- [About this task] Output all entries exactly as they appear and skip the pictures.

- [Exercise input]
»»

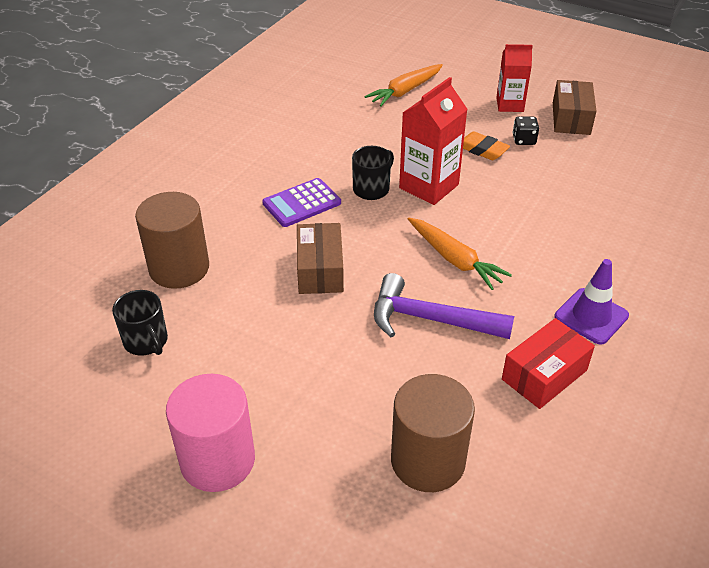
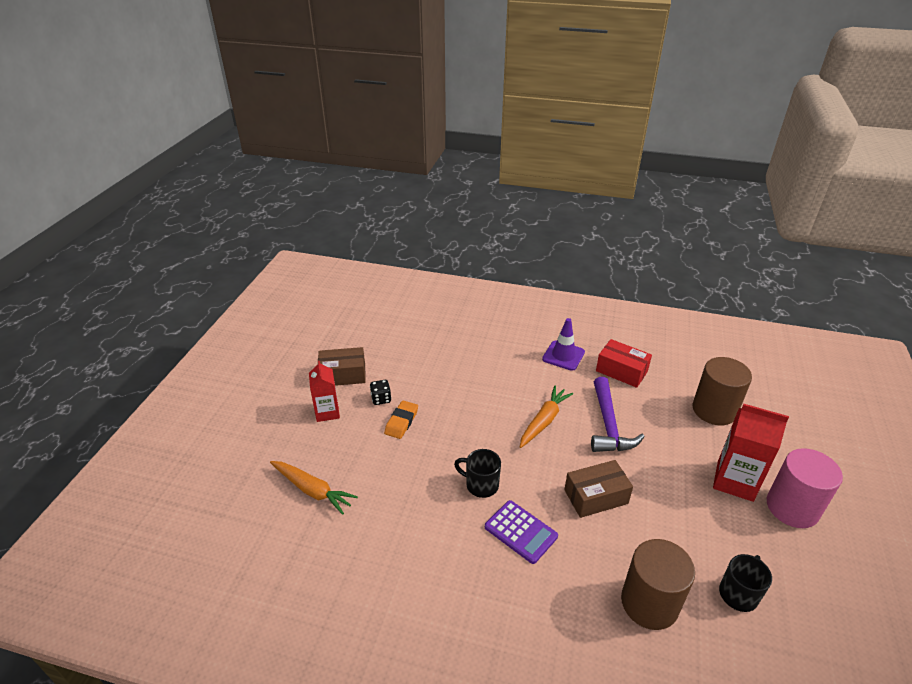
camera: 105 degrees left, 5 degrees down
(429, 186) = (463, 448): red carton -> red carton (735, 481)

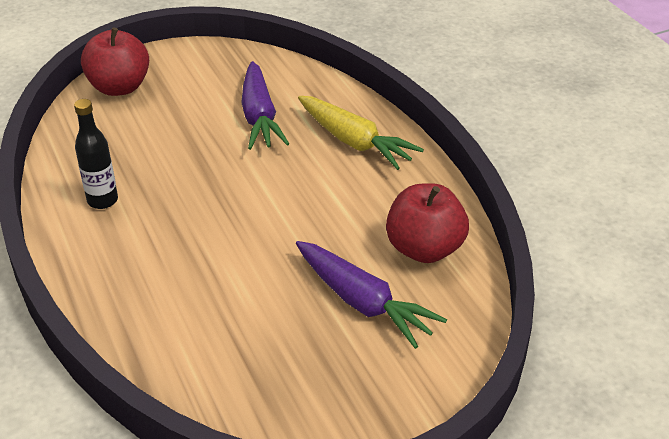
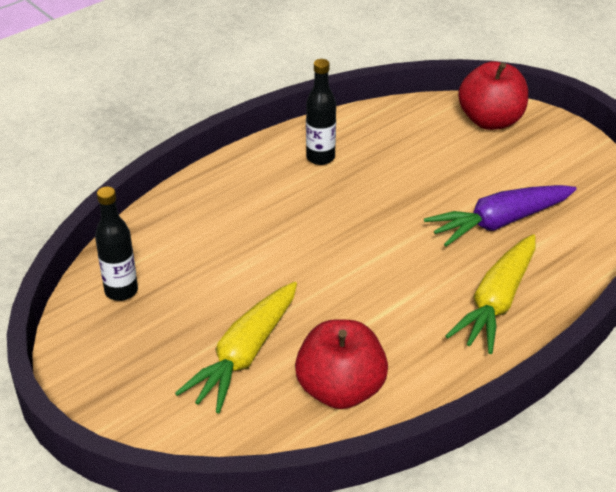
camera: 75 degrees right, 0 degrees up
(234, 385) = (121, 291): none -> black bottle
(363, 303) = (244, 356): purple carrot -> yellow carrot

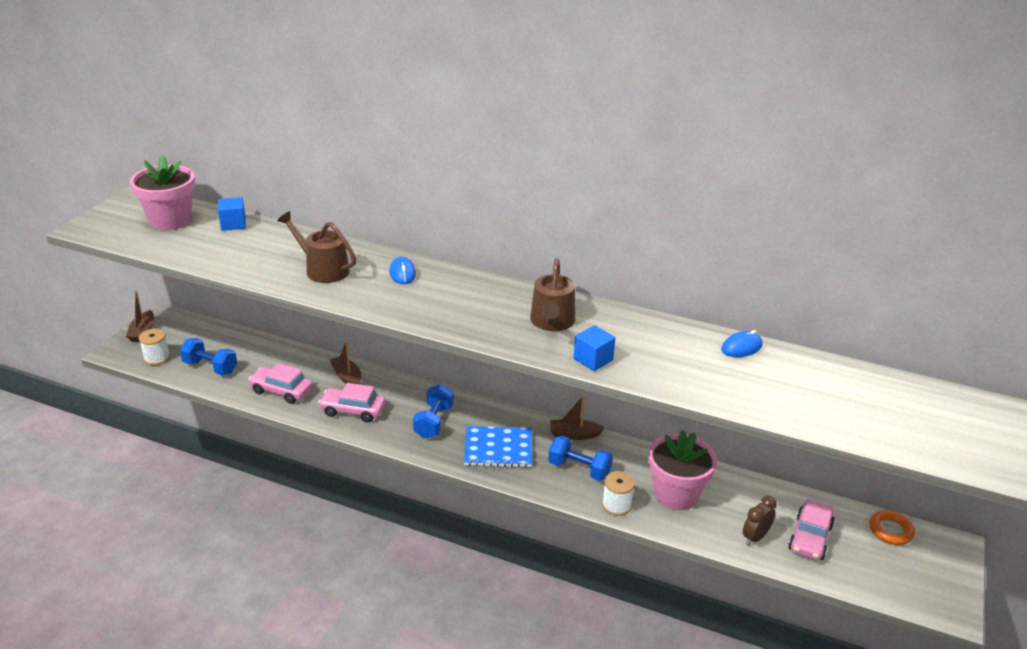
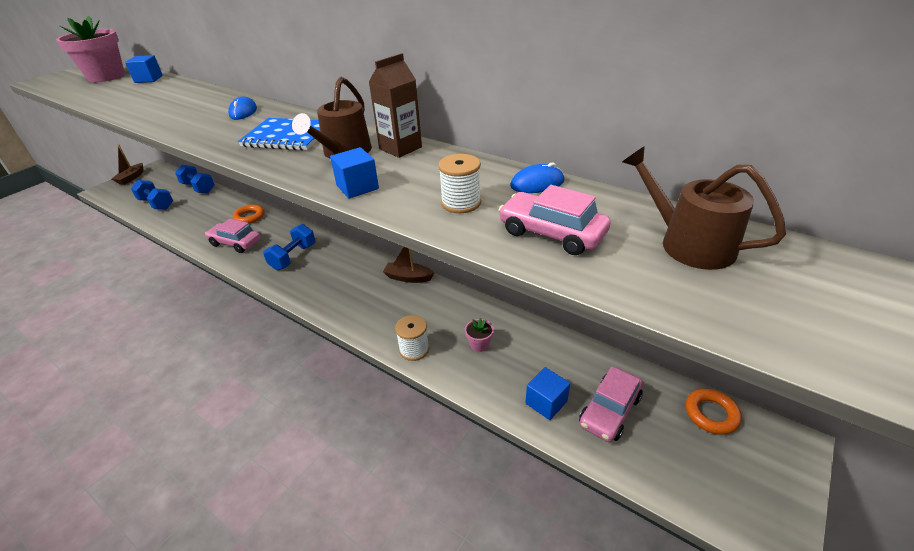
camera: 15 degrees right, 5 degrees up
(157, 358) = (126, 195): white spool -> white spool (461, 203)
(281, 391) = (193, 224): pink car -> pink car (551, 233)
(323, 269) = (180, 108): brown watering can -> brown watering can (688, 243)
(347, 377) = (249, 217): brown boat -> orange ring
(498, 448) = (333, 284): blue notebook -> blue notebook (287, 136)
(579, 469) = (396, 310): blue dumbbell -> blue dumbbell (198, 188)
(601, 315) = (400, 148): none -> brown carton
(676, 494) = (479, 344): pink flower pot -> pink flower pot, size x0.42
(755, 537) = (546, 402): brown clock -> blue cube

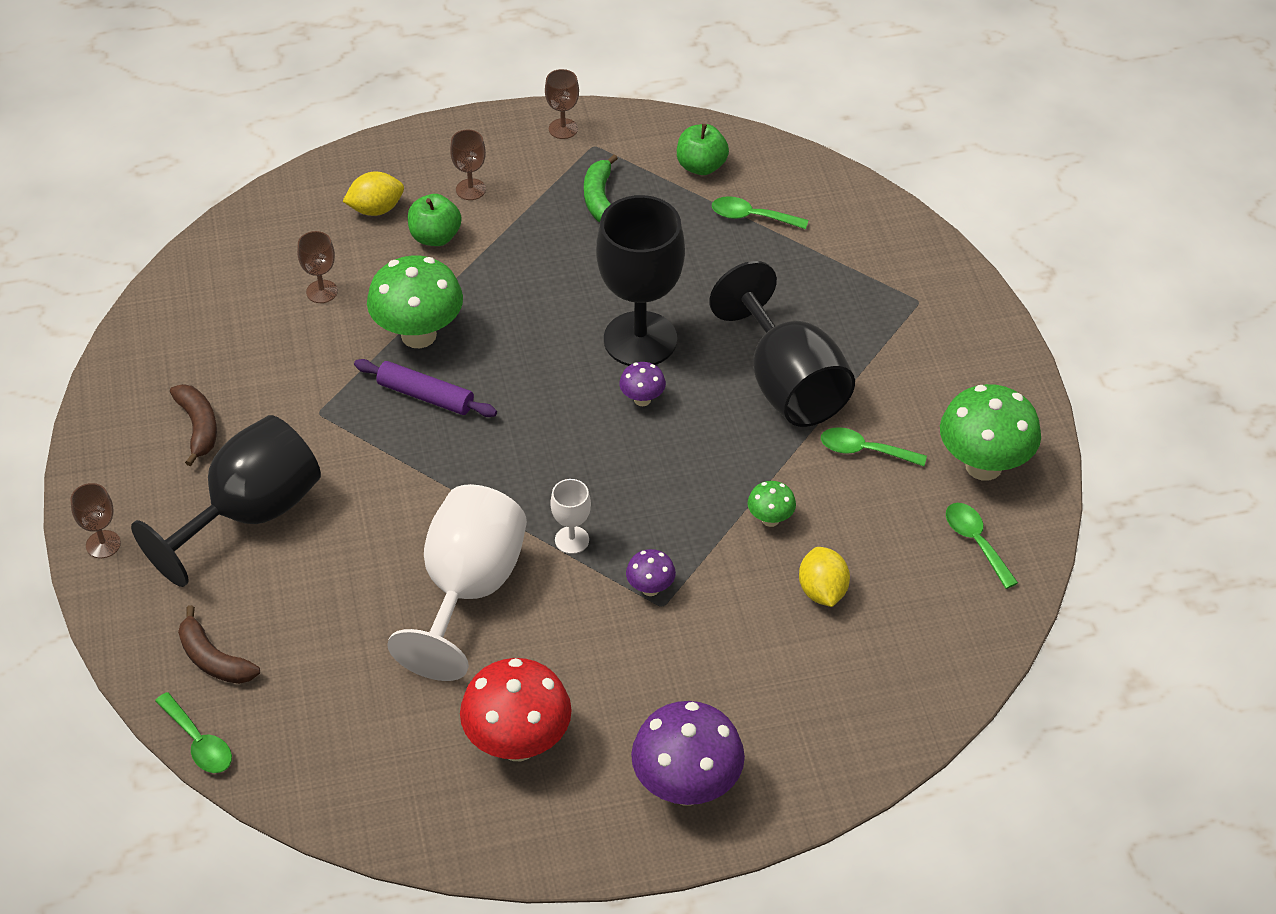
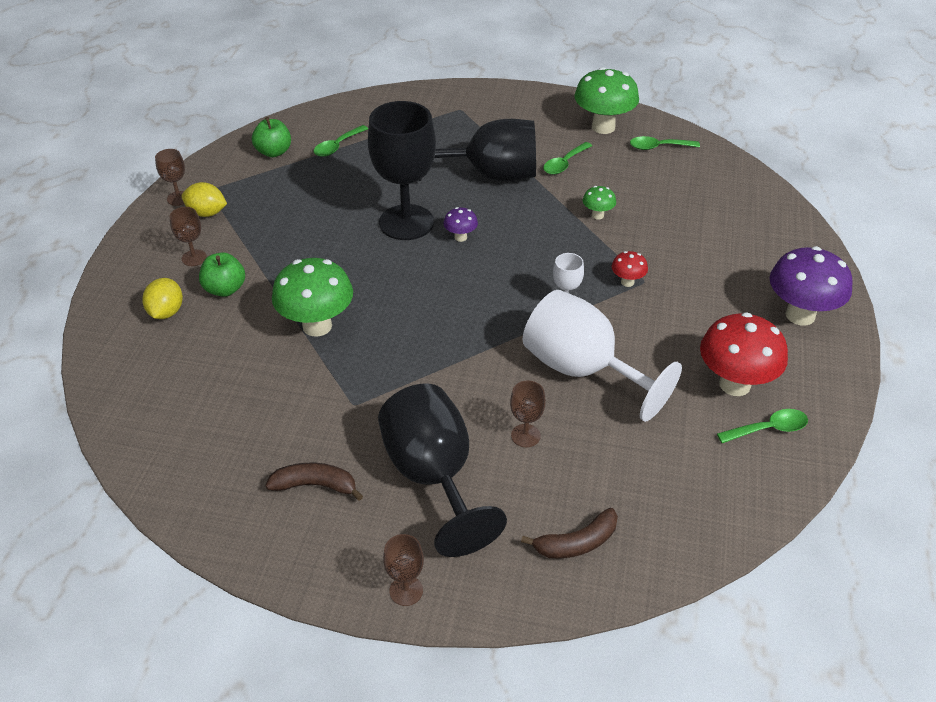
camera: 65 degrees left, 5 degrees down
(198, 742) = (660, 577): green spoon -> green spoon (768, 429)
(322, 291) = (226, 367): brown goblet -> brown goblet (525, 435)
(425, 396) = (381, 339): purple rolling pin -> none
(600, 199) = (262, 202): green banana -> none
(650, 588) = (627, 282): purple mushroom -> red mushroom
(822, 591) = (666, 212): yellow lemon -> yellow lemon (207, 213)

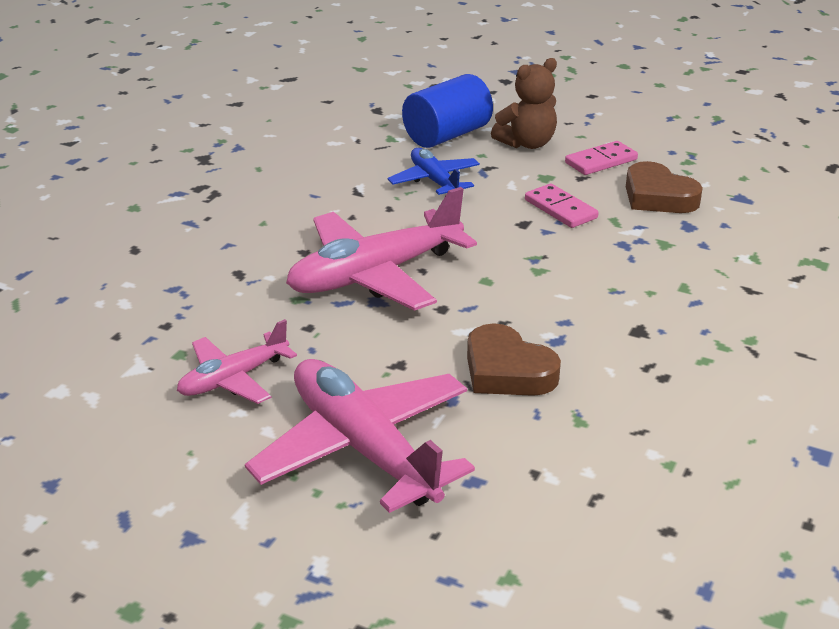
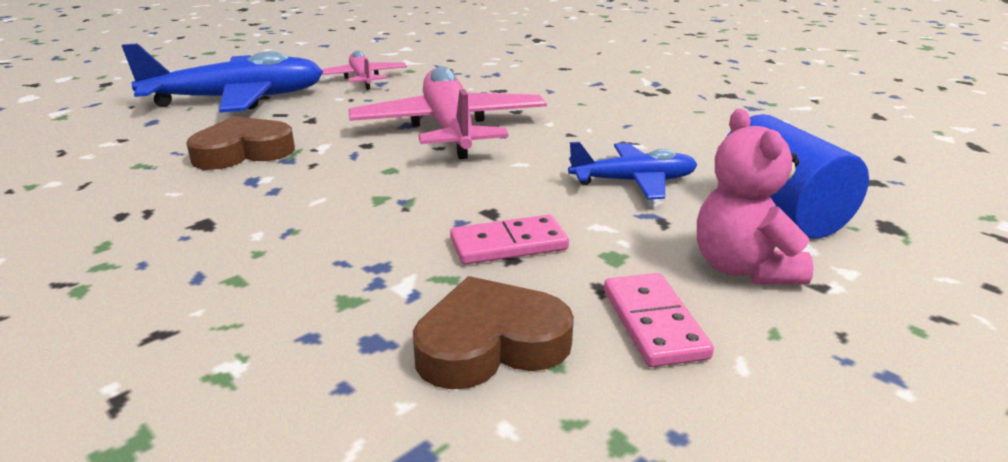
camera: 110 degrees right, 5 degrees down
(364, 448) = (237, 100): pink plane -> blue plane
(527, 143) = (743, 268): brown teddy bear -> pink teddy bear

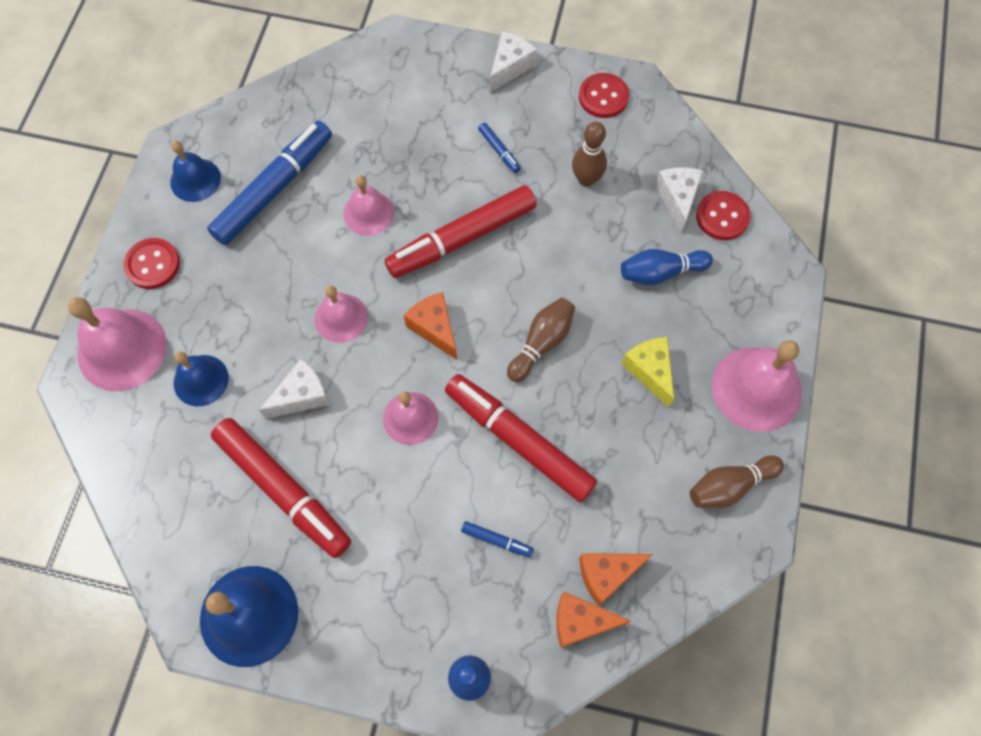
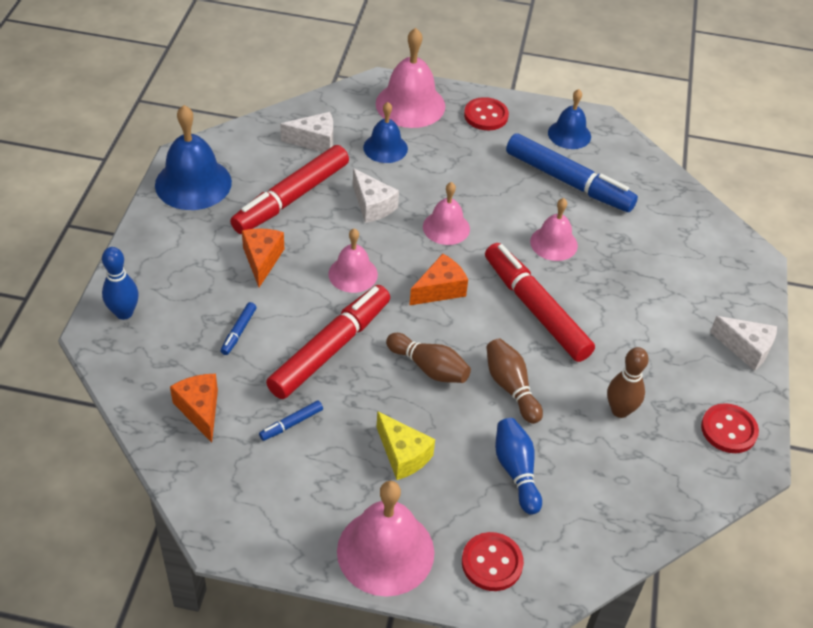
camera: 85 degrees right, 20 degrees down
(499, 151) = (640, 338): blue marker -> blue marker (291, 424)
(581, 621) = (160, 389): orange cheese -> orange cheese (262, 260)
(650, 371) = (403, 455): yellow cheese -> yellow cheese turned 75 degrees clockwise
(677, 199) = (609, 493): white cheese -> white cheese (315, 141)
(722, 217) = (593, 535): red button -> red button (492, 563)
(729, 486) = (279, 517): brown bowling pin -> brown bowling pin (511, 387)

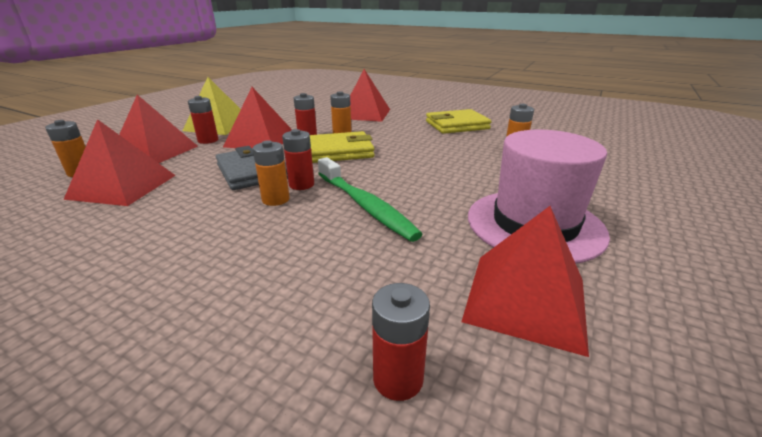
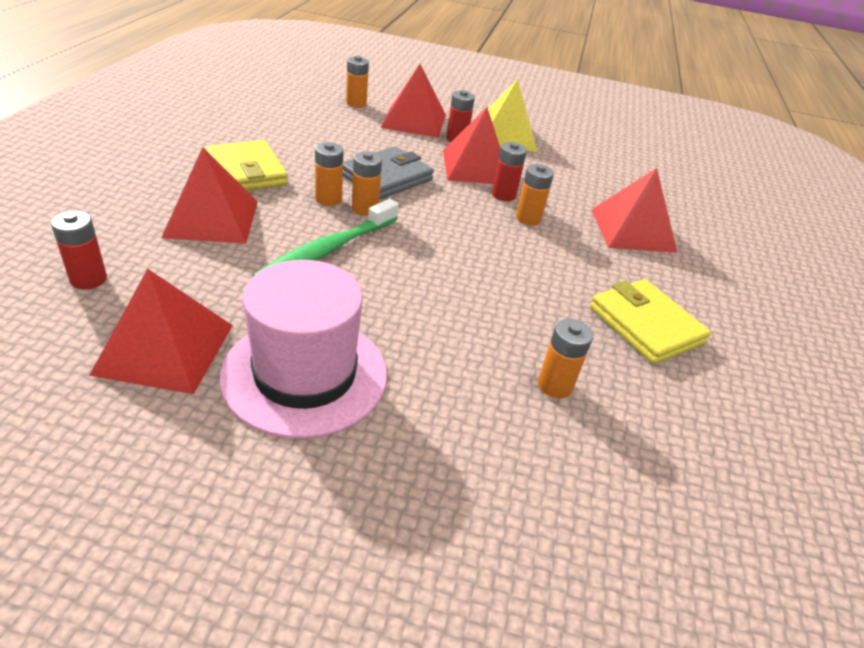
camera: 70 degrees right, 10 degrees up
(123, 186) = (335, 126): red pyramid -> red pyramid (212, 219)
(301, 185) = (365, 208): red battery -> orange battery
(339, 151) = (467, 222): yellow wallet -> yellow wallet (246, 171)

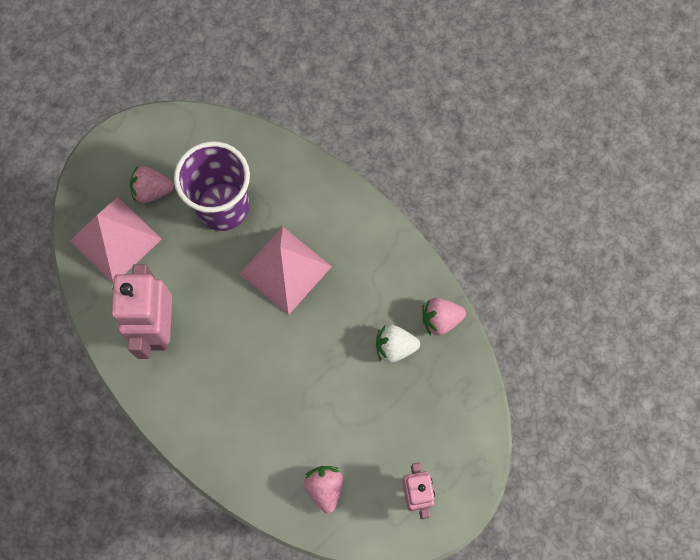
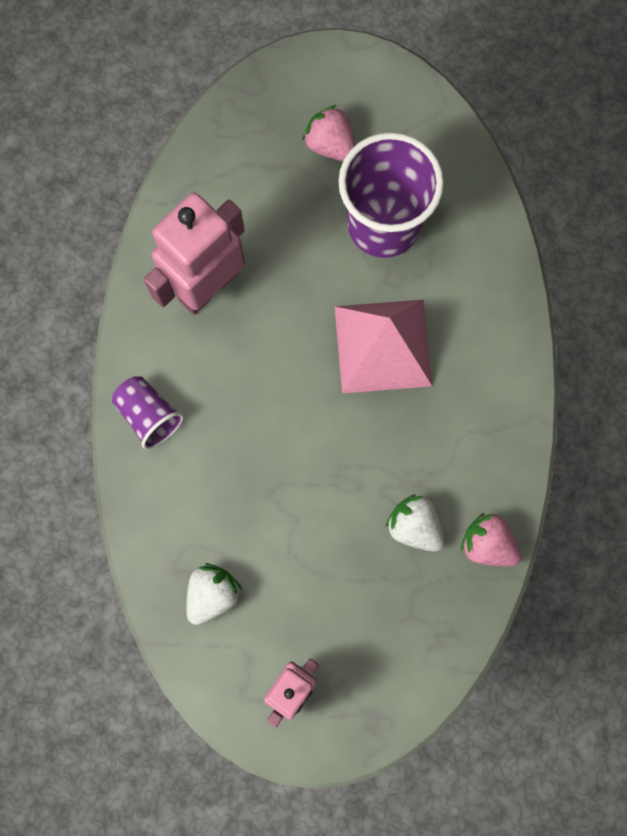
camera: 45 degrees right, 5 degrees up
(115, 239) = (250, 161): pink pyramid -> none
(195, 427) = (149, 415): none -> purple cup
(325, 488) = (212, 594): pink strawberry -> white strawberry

««

- [Exercise answer]
camera: 105 degrees left, 5 degrees down
(429, 186) = (463, 448): red carton -> red carton (735, 481)

camera: 75 degrees right, 0 degrees up
(234, 385) = (121, 291): none -> black bottle
(363, 303) = (244, 356): purple carrot -> yellow carrot

camera: 15 degrees right, 5 degrees up
(157, 358) = (126, 195): white spool -> white spool (461, 203)
(281, 391) = (193, 224): pink car -> pink car (551, 233)
(323, 269) = (180, 108): brown watering can -> brown watering can (688, 243)
(347, 377) = (249, 217): brown boat -> orange ring
(498, 448) = (333, 284): blue notebook -> blue notebook (287, 136)
(579, 469) = (396, 310): blue dumbbell -> blue dumbbell (198, 188)
(601, 315) = (400, 148): none -> brown carton
(676, 494) = (479, 344): pink flower pot -> pink flower pot, size x0.42
(755, 537) = (546, 402): brown clock -> blue cube

camera: 65 degrees left, 5 degrees down
(198, 742) = (660, 577): green spoon -> green spoon (768, 429)
(322, 291) = (226, 367): brown goblet -> brown goblet (525, 435)
(425, 396) = (381, 339): purple rolling pin -> none
(600, 199) = (262, 202): green banana -> none
(650, 588) = (627, 282): purple mushroom -> red mushroom
(822, 591) = (666, 212): yellow lemon -> yellow lemon (207, 213)

camera: 110 degrees right, 5 degrees down
(364, 448) = (237, 100): pink plane -> blue plane
(527, 143) = (743, 268): brown teddy bear -> pink teddy bear

camera: 85 degrees right, 20 degrees down
(499, 151) = (640, 338): blue marker -> blue marker (291, 424)
(581, 621) = (160, 389): orange cheese -> orange cheese (262, 260)
(650, 371) = (403, 455): yellow cheese -> yellow cheese turned 75 degrees clockwise
(677, 199) = (609, 493): white cheese -> white cheese (315, 141)
(722, 217) = (593, 535): red button -> red button (492, 563)
(729, 486) = (279, 517): brown bowling pin -> brown bowling pin (511, 387)

camera: 70 degrees right, 10 degrees up
(123, 186) = (335, 126): red pyramid -> red pyramid (212, 219)
(301, 185) = (365, 208): red battery -> orange battery
(339, 151) = (467, 222): yellow wallet -> yellow wallet (246, 171)

camera: 45 degrees right, 5 degrees up
(115, 239) = (250, 161): pink pyramid -> none
(195, 427) = (149, 415): none -> purple cup
(325, 488) = (212, 594): pink strawberry -> white strawberry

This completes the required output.